◆ WHAT YOU ARE ASKED TO DO: From the line below that contains "none -> lime brick B1:C2 level 1" to the line that contains "grey brick F5", repeat every line exactly, both ends included, and nothing else.
[[ INFORMATION SUPPLIED open ]]
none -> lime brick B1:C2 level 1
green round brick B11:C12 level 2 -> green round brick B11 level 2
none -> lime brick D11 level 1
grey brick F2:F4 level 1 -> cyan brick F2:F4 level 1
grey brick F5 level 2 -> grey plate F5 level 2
[[ INFORMATION SUPPLIED closed ]]
[[ INFORMATION SUPPLIED open ]]
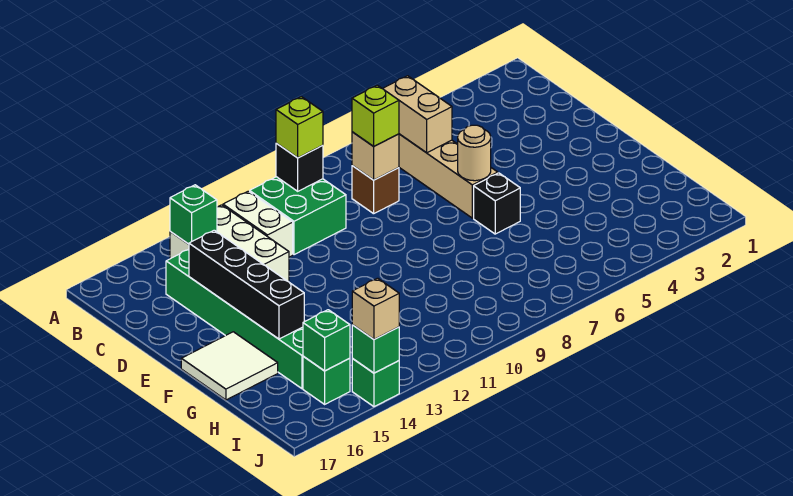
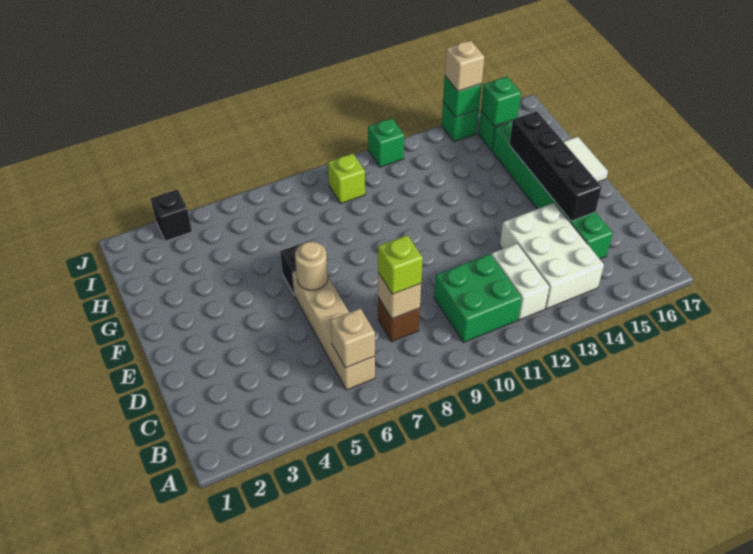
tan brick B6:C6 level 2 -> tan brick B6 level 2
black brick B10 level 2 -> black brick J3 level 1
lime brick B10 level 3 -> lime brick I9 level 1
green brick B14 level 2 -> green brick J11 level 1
[[ INFORMATION SUPPLIED closed ]]
◆ TASK RESULT:
none -> lime brick B1:C2 level 1
green round brick B11:C12 level 2 -> green round brick B11 level 2
none -> lime brick D11 level 1
grey brick F2:F4 level 1 -> cyan brick F2:F4 level 1
grey brick F5 level 2 -> grey plate F5 level 2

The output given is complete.